■ Task prompt
The answer is to be an exact copy of the lines below running from the line with "none -> blue brick B6:B11 level 2" down to the line with "none -> red brick D4:E4 level 1", both ends included, and nothing more.

________________________

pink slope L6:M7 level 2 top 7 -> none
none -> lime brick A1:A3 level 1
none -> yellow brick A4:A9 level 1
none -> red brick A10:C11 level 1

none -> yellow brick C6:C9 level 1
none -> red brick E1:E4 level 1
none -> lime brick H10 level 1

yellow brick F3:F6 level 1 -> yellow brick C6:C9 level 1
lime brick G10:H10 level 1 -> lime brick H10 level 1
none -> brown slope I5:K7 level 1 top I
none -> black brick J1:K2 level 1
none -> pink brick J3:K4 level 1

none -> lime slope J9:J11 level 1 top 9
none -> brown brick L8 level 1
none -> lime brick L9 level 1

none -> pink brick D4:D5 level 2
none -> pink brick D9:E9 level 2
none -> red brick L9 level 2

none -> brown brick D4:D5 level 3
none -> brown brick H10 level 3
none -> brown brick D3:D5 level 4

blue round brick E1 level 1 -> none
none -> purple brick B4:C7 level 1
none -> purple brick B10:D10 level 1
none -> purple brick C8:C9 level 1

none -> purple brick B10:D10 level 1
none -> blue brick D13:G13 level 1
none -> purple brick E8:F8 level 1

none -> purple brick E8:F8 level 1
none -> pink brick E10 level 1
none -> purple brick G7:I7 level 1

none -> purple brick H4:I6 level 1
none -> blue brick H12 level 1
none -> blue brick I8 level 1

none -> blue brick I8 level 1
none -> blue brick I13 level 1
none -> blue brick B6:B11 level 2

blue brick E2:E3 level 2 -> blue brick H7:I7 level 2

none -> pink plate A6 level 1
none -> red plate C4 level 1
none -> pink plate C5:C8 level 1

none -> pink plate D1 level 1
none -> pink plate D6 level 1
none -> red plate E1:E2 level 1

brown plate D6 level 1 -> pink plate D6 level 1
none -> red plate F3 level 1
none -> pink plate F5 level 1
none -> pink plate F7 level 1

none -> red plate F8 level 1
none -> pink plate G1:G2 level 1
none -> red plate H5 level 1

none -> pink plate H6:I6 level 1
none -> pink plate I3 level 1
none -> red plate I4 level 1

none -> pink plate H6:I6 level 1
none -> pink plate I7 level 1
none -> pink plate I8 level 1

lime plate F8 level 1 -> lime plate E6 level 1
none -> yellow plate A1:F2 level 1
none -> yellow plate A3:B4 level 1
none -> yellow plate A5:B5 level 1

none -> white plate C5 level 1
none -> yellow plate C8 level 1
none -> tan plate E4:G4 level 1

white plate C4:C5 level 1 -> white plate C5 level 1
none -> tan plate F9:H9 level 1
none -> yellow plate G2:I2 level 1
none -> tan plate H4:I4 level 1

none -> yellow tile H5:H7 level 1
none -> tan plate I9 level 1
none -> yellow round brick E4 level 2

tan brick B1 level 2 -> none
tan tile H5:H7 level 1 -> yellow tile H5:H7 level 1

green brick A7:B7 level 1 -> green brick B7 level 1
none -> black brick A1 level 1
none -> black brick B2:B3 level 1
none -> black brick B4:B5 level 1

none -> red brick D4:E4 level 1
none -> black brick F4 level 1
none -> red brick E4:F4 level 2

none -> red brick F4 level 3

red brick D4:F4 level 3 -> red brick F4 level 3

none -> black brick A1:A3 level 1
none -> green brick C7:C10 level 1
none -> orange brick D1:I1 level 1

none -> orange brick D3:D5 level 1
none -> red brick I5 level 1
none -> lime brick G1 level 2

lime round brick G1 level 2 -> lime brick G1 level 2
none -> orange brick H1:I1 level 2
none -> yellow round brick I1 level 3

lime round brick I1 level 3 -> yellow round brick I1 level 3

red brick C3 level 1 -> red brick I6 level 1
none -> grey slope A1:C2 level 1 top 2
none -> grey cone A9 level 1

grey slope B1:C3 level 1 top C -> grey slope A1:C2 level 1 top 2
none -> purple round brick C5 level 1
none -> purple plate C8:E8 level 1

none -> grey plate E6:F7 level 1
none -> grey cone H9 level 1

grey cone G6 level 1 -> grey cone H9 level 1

________________________

■ Result
none -> blue brick B6:B11 level 2

blue brick E2:E3 level 2 -> blue brick H7:I7 level 2

none -> pink plate A6 level 1
none -> red plate C4 level 1
none -> pink plate C5:C8 level 1

none -> pink plate D1 level 1
none -> pink plate D6 level 1
none -> red plate E1:E2 level 1

brown plate D6 level 1 -> pink plate D6 level 1
none -> red plate F3 level 1
none -> pink plate F5 level 1
none -> pink plate F7 level 1

none -> red plate F8 level 1
none -> pink plate G1:G2 level 1
none -> red plate H5 level 1

none -> pink plate H6:I6 level 1
none -> pink plate I3 level 1
none -> red plate I4 level 1

none -> pink plate H6:I6 level 1
none -> pink plate I7 level 1
none -> pink plate I8 level 1

lime plate F8 level 1 -> lime plate E6 level 1
none -> yellow plate A1:F2 level 1
none -> yellow plate A3:B4 level 1
none -> yellow plate A5:B5 level 1

none -> white plate C5 level 1
none -> yellow plate C8 level 1
none -> tan plate E4:G4 level 1

white plate C4:C5 level 1 -> white plate C5 level 1
none -> tan plate F9:H9 level 1
none -> yellow plate G2:I2 level 1
none -> tan plate H4:I4 level 1

none -> yellow tile H5:H7 level 1
none -> tan plate I9 level 1
none -> yellow round brick E4 level 2

tan brick B1 level 2 -> none
tan tile H5:H7 level 1 -> yellow tile H5:H7 level 1

green brick A7:B7 level 1 -> green brick B7 level 1
none -> black brick A1 level 1
none -> black brick B2:B3 level 1
none -> black brick B4:B5 level 1

none -> red brick D4:E4 level 1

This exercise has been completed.